(Information shown begins)

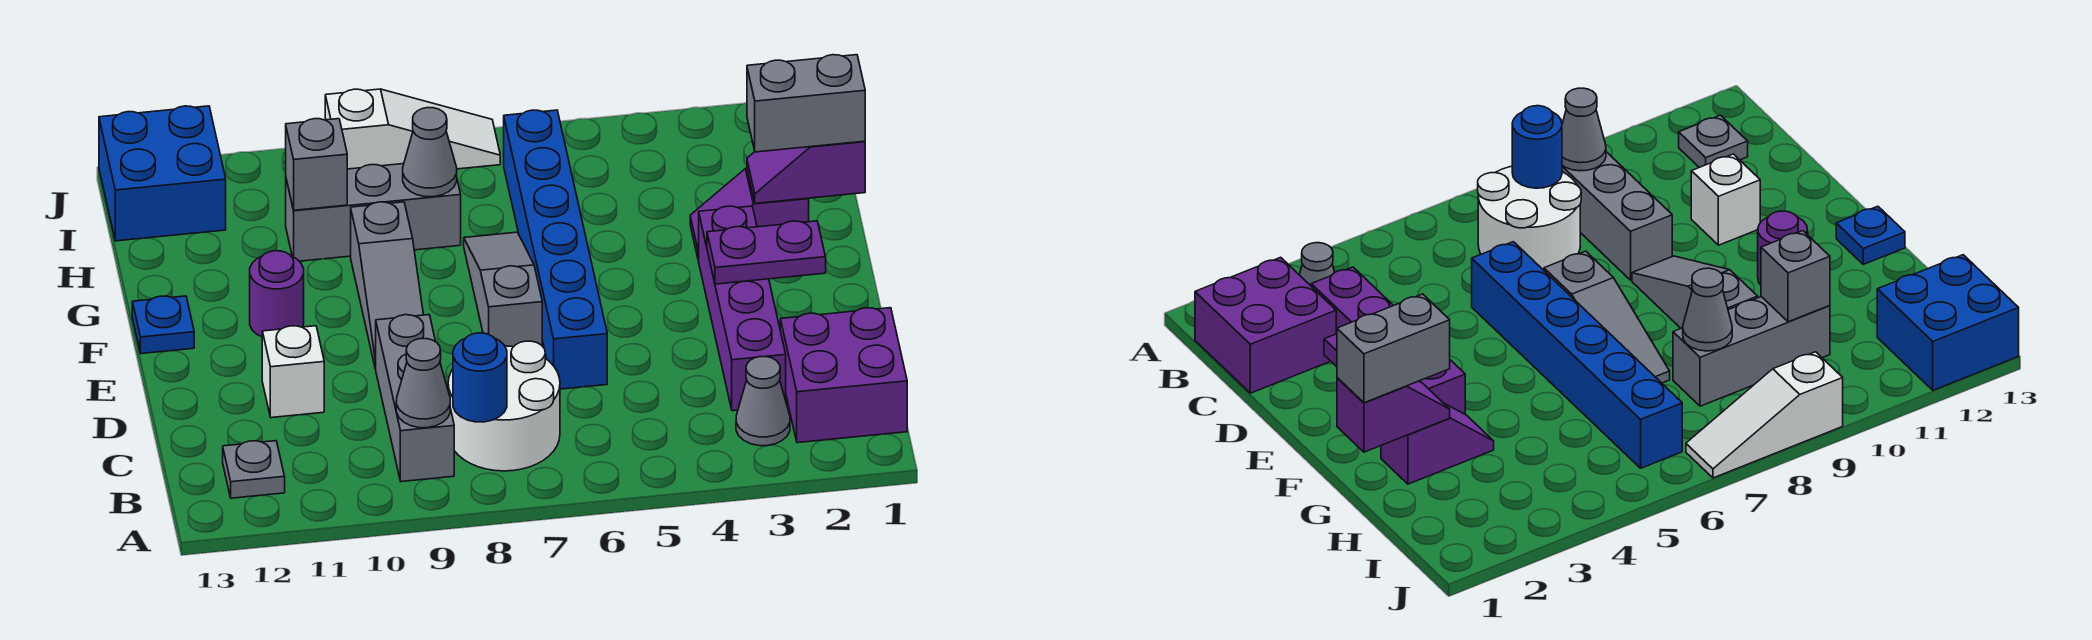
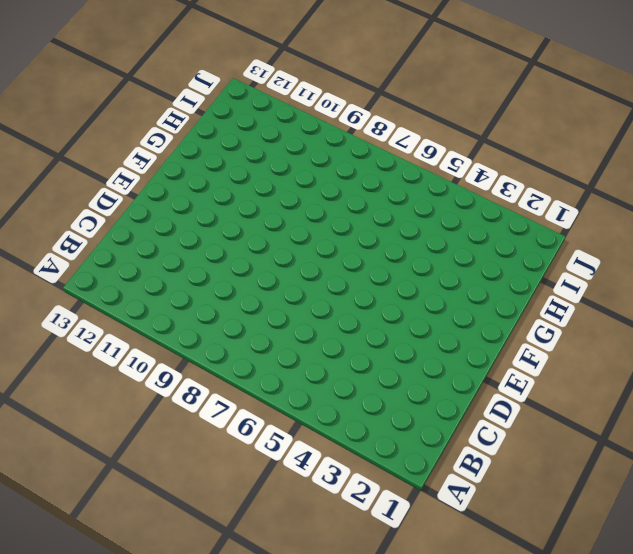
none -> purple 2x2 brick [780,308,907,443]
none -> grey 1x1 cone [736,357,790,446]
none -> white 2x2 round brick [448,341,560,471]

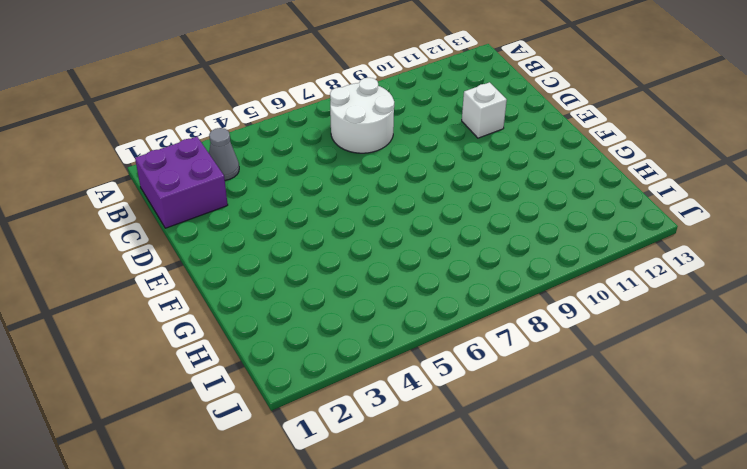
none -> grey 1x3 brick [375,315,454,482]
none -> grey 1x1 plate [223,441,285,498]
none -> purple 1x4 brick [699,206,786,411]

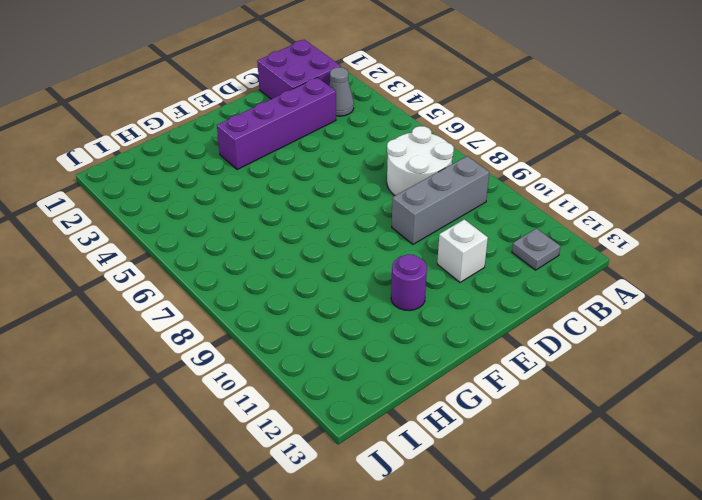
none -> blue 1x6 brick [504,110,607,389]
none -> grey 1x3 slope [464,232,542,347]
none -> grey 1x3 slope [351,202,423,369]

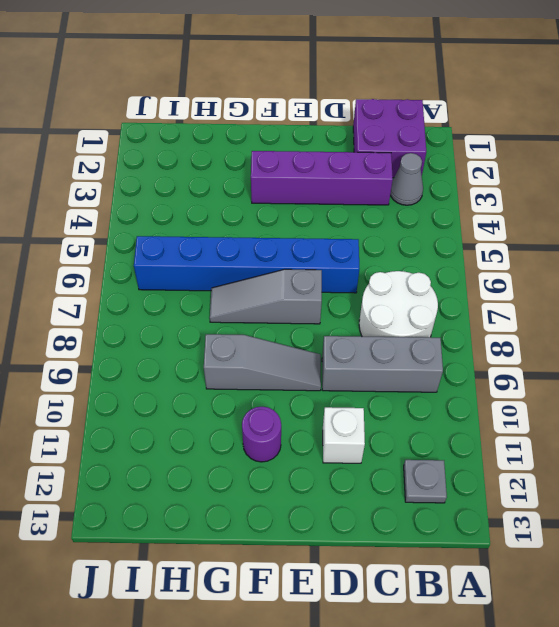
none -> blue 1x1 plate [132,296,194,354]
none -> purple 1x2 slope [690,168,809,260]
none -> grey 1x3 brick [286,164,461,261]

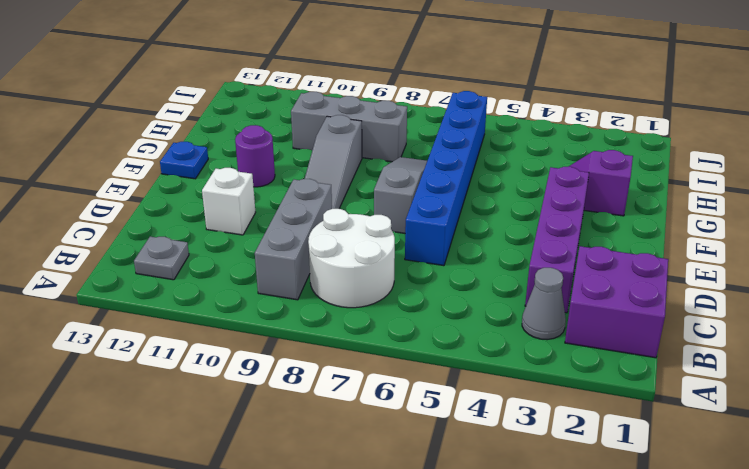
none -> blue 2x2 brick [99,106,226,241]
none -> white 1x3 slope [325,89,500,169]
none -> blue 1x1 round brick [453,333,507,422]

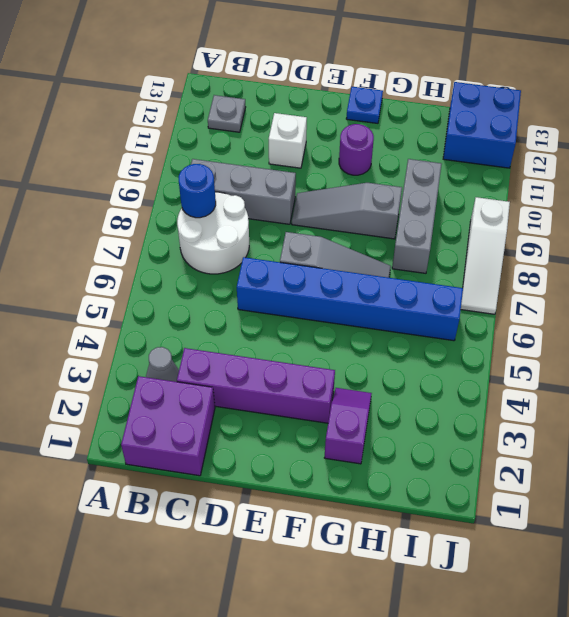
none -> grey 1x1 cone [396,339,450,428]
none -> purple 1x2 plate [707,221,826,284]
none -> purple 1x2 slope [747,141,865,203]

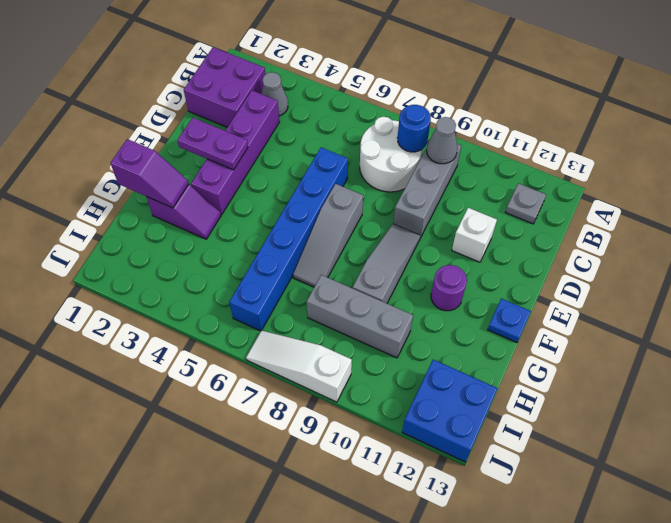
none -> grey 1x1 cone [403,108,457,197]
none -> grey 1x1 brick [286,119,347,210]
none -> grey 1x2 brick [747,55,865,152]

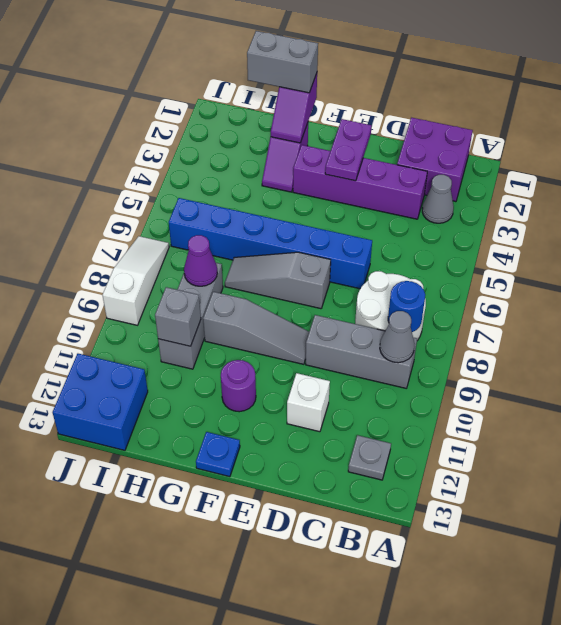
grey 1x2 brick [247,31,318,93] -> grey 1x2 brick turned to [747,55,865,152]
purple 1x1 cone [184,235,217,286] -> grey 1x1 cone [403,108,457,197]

(Information shown ends)
(Information shown begins)

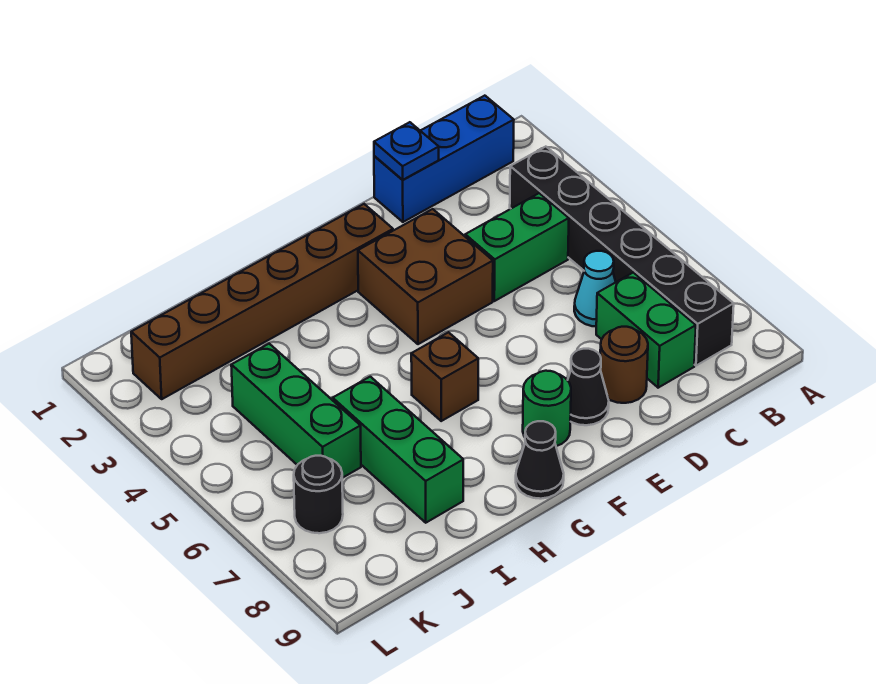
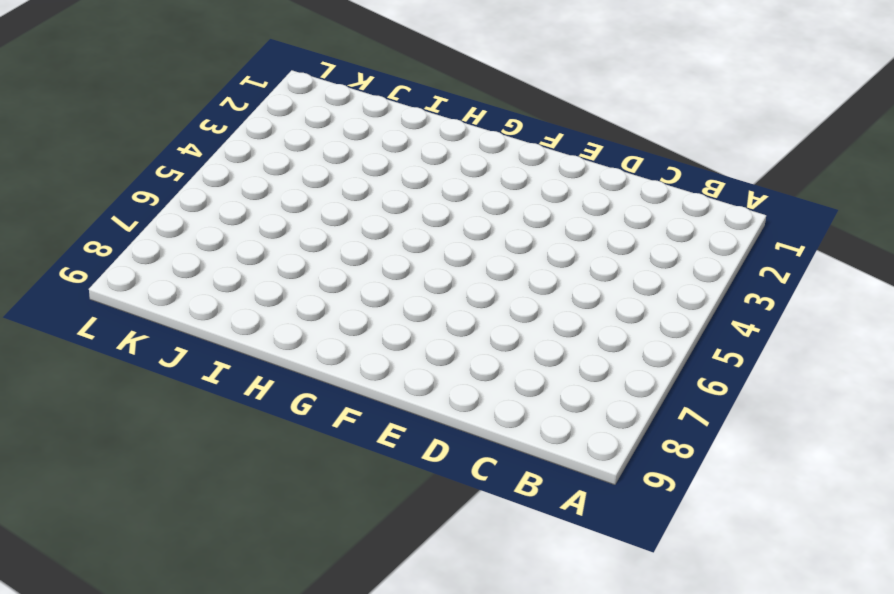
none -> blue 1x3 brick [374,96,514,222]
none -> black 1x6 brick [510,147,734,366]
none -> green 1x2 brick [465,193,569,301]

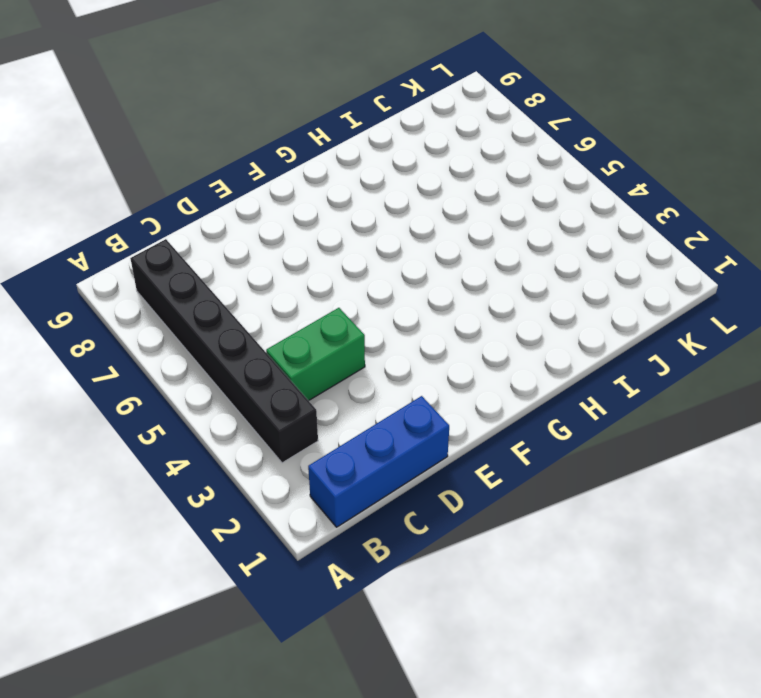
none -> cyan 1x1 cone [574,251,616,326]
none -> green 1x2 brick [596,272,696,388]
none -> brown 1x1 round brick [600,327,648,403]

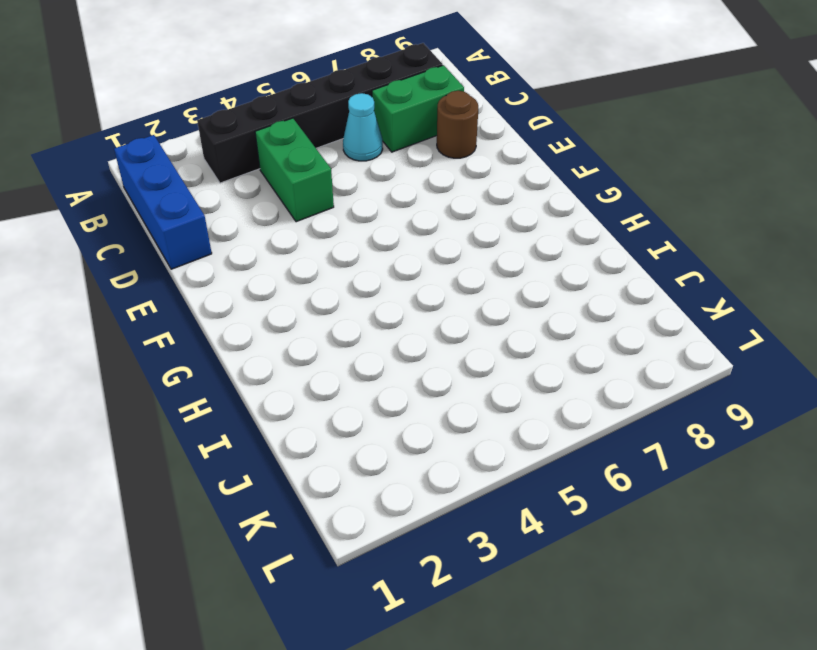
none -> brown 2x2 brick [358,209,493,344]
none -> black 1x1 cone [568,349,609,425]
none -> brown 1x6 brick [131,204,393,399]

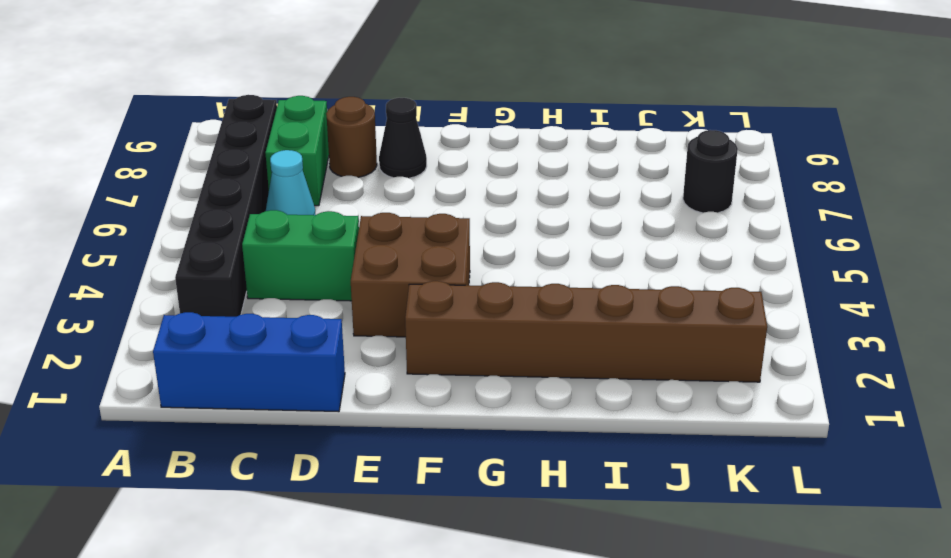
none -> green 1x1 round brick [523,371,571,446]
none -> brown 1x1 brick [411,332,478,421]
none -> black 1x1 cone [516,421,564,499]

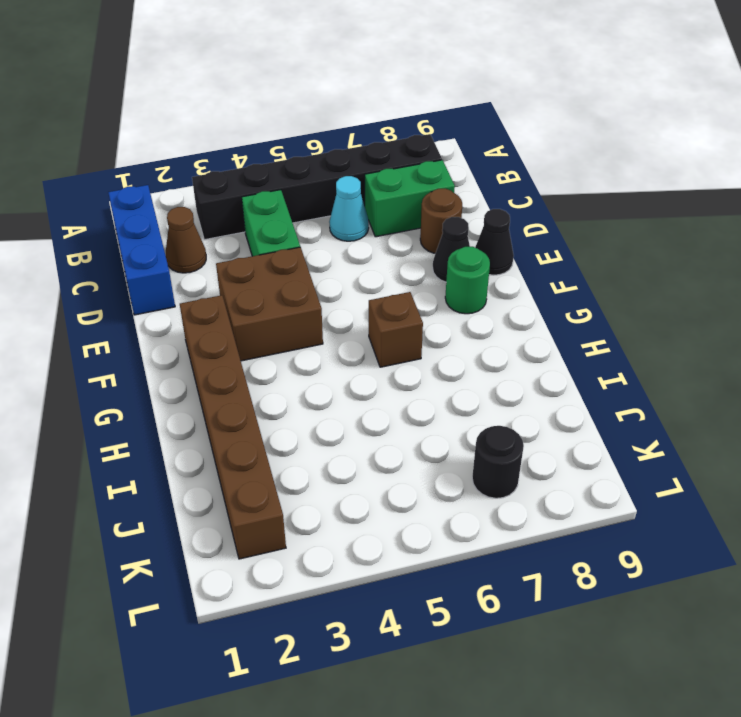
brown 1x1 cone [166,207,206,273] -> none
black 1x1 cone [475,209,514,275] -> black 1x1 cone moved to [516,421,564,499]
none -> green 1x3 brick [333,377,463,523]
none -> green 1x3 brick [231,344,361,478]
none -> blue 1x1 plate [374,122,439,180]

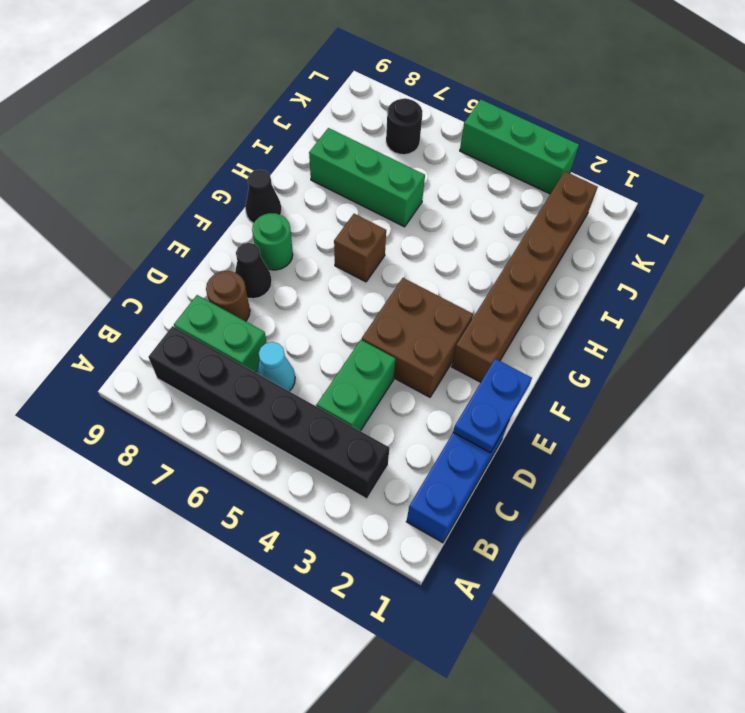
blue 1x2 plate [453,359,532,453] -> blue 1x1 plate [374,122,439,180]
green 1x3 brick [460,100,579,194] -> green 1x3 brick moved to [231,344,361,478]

(Information shown ends)

▶ Your task: Print everything from the line with "none -> blue 1x6 brick [504,110,607,389]" down to the line with "grey 1x2 brick [247,31,318,93]" in the entries above, both lines included and nothing more, without the pictures.

▶ Output of the exercise:
none -> blue 1x6 brick [504,110,607,389]
none -> grey 1x3 slope [464,232,542,347]
none -> grey 1x3 slope [351,202,423,369]

none -> blue 1x1 plate [132,296,194,354]
none -> purple 1x2 slope [690,168,809,260]
none -> grey 1x3 brick [286,164,461,261]

none -> blue 2x2 brick [99,106,226,241]
none -> white 1x3 slope [325,89,500,169]
none -> blue 1x1 round brick [453,333,507,422]

none -> grey 1x1 cone [396,339,450,428]
none -> purple 1x2 plate [707,221,826,284]
none -> purple 1x2 slope [747,141,865,203]

none -> grey 1x1 cone [403,108,457,197]
none -> grey 1x1 brick [286,119,347,210]
none -> grey 1x2 brick [747,55,865,152]

grey 1x2 brick [247,31,318,93] -> grey 1x2 brick turned to [747,55,865,152]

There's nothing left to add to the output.